:: Entries supplied

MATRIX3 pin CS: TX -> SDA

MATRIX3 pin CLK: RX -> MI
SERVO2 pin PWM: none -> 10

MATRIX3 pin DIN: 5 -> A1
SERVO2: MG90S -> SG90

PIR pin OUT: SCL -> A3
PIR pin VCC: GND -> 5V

::::
:: Entries supplied

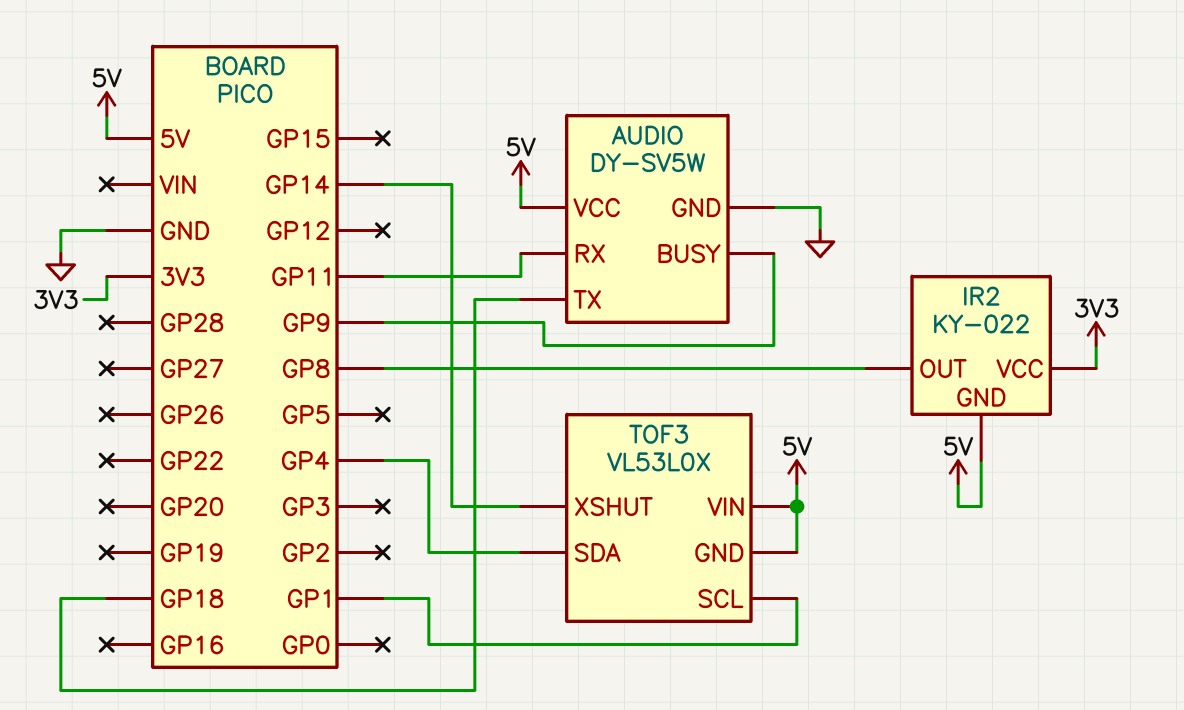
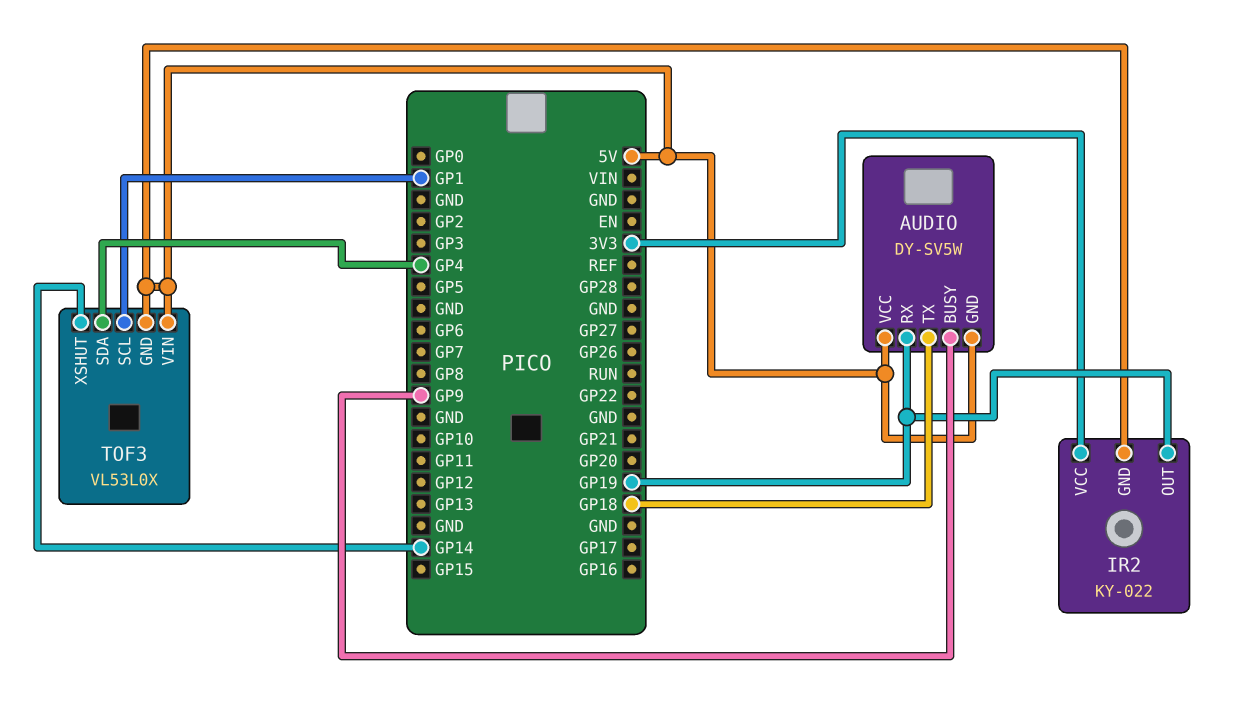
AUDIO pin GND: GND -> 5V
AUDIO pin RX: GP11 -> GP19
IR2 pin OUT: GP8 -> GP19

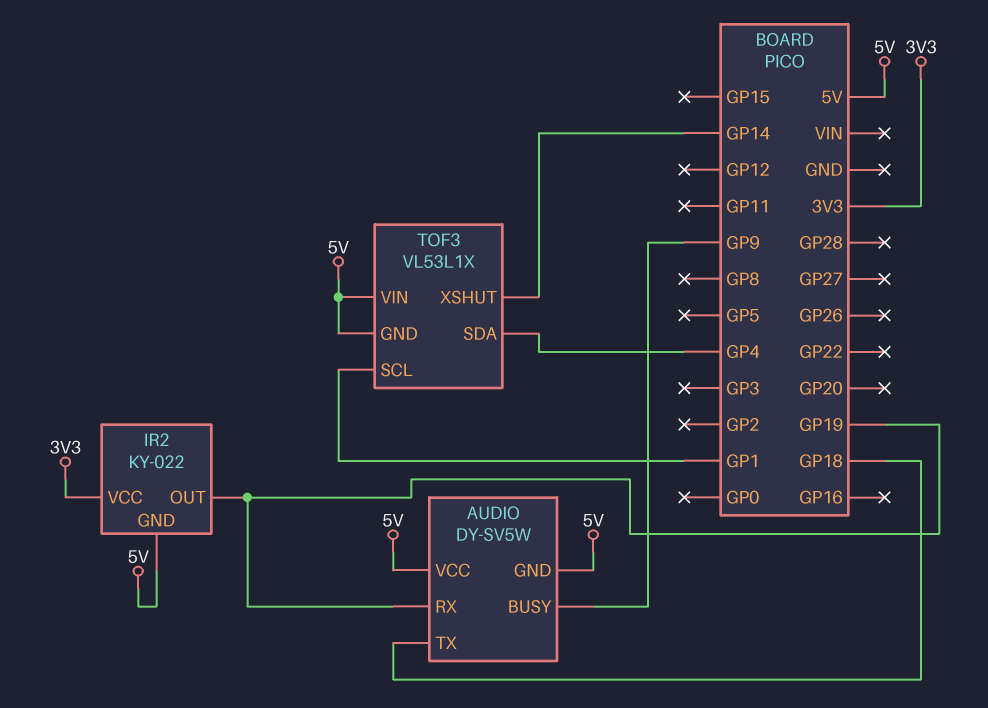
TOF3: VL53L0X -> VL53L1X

::::

Problem details -
Repeat exactly the lines above from the one with "MATRIX3 pin CS: TX -> SDA" up to and including the one with "PIR pin VCC: GND -> 5V". No other line belongs in the reply.

Your response -
MATRIX3 pin CS: TX -> SDA

MATRIX3 pin CLK: RX -> MI
SERVO2 pin PWM: none -> 10

MATRIX3 pin DIN: 5 -> A1
SERVO2: MG90S -> SG90

PIR pin OUT: SCL -> A3
PIR pin VCC: GND -> 5V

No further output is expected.